- Brief: Nothing but a number should be written: the count of lines below that contain "yellow".

- Input data:
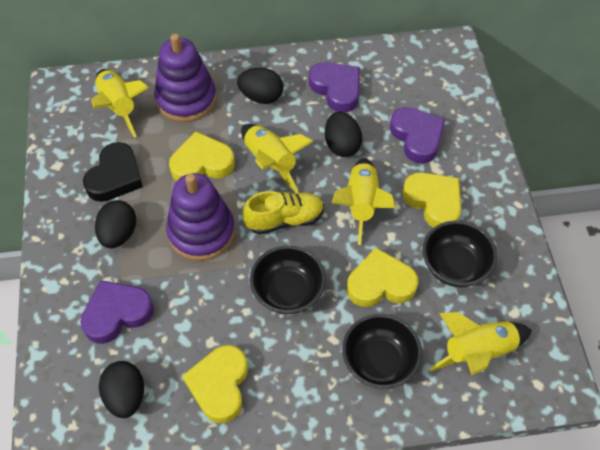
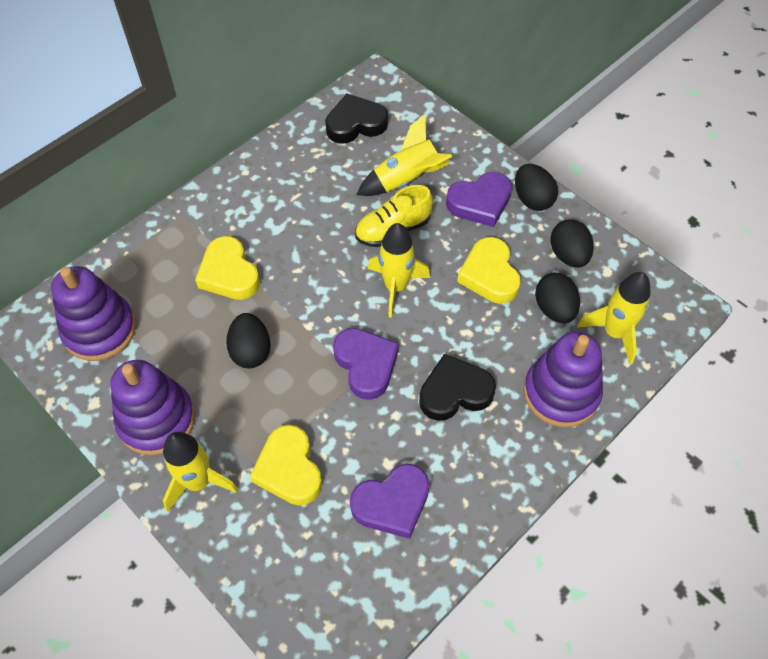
black bowl: 3 -> 0
black heart: 1 -> 2
purple stacking toy: 2 -> 3
yellow heart: 4 -> 3

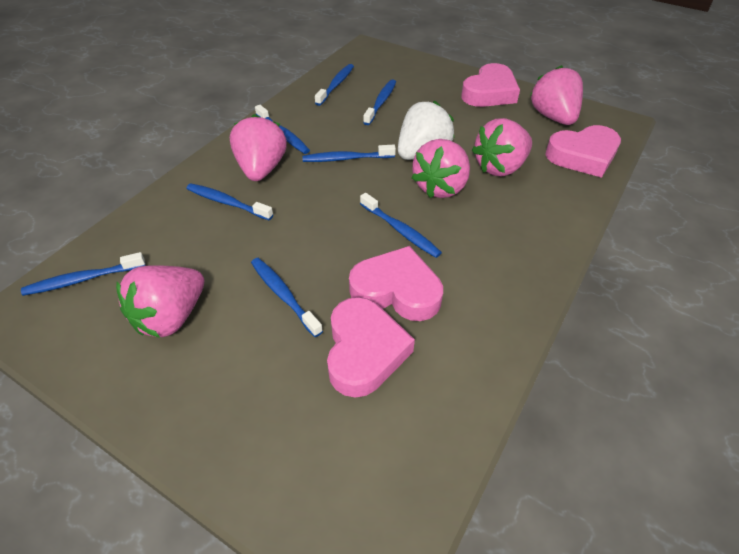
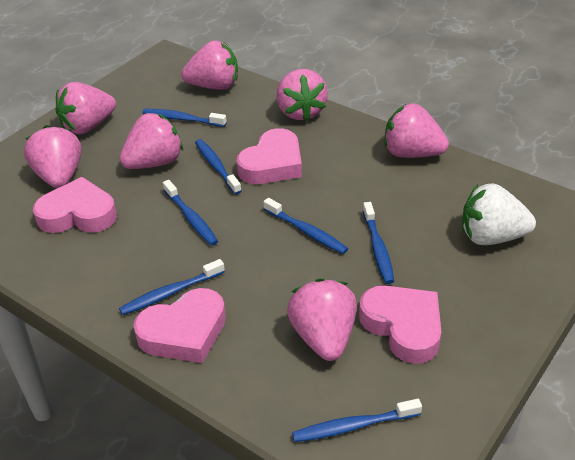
blue toothbrush: 8 -> 7
pink strawberry: 5 -> 7

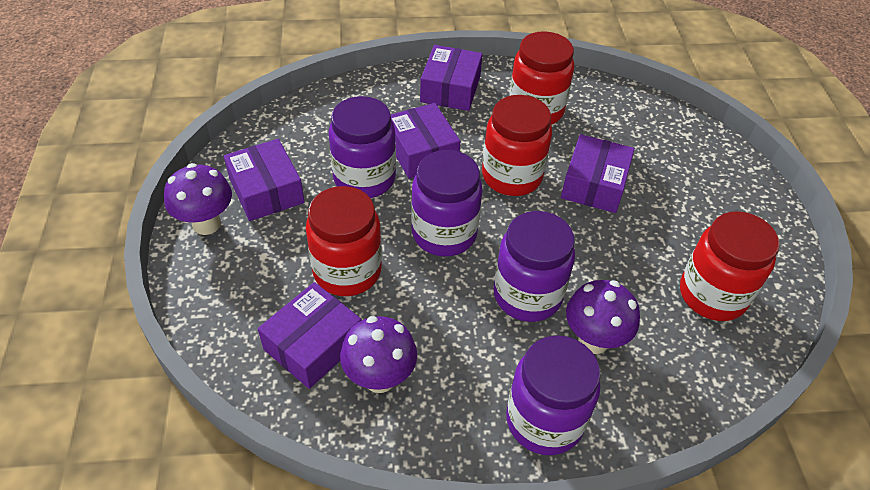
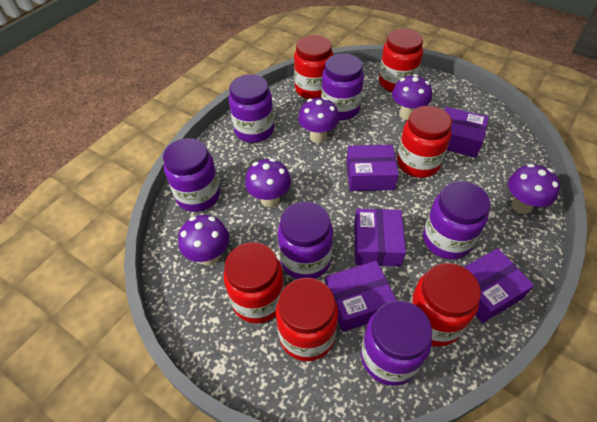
purple jar: 4 -> 6
purple mushroom: 3 -> 5
red jar: 4 -> 6

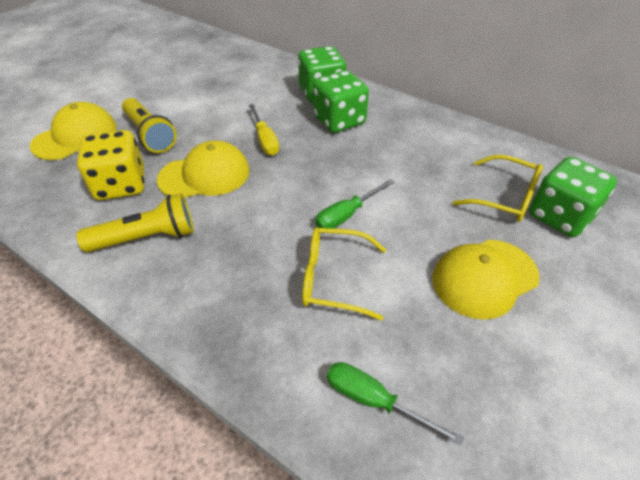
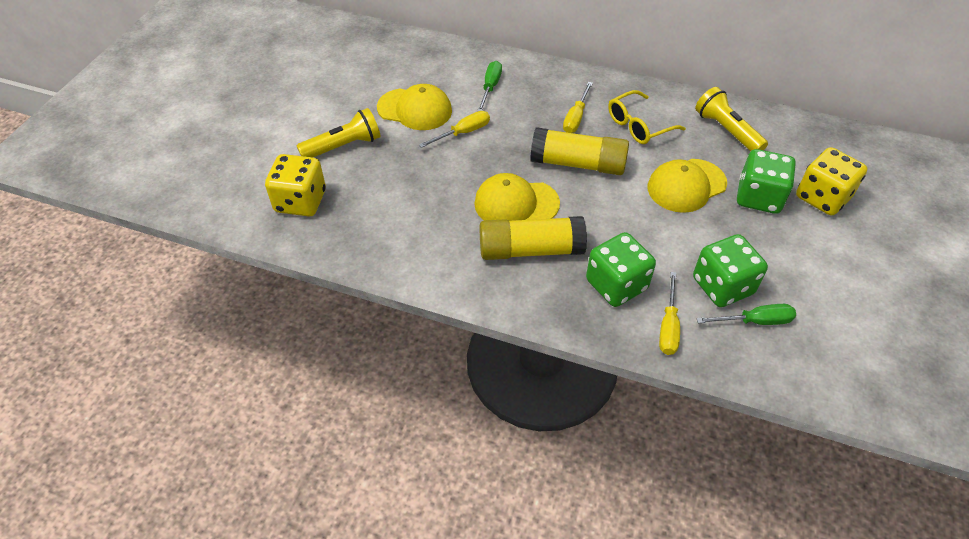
yellow dice: 1 -> 2
yellow glasses: 2 -> 1
yellow glue stick: 0 -> 2
yellow screwdriver: 1 -> 3

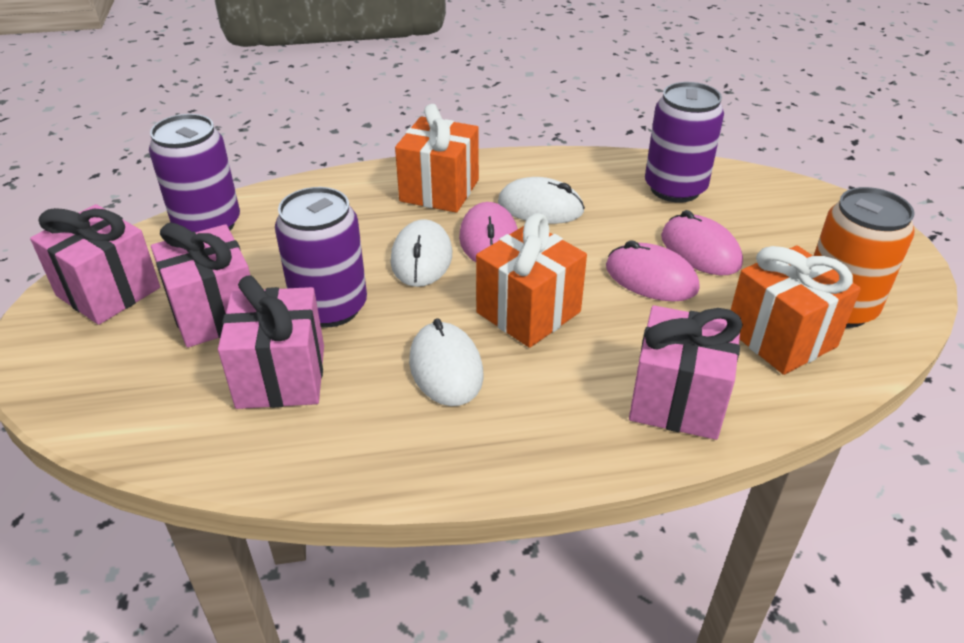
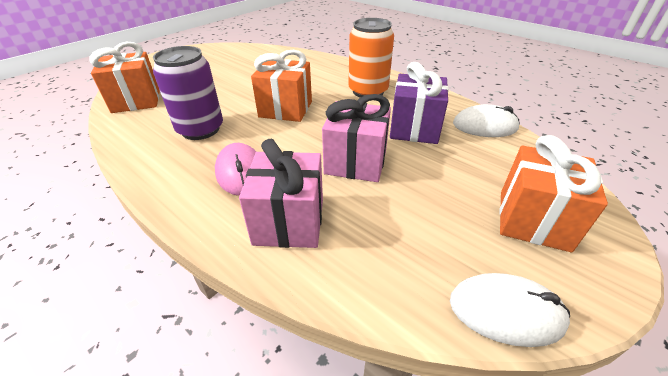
pink gift: 4 -> 2
pink mouse: 3 -> 1
purple can: 3 -> 1
purple gift: 0 -> 1
white mouse: 3 -> 2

- Answer to the exercise: 5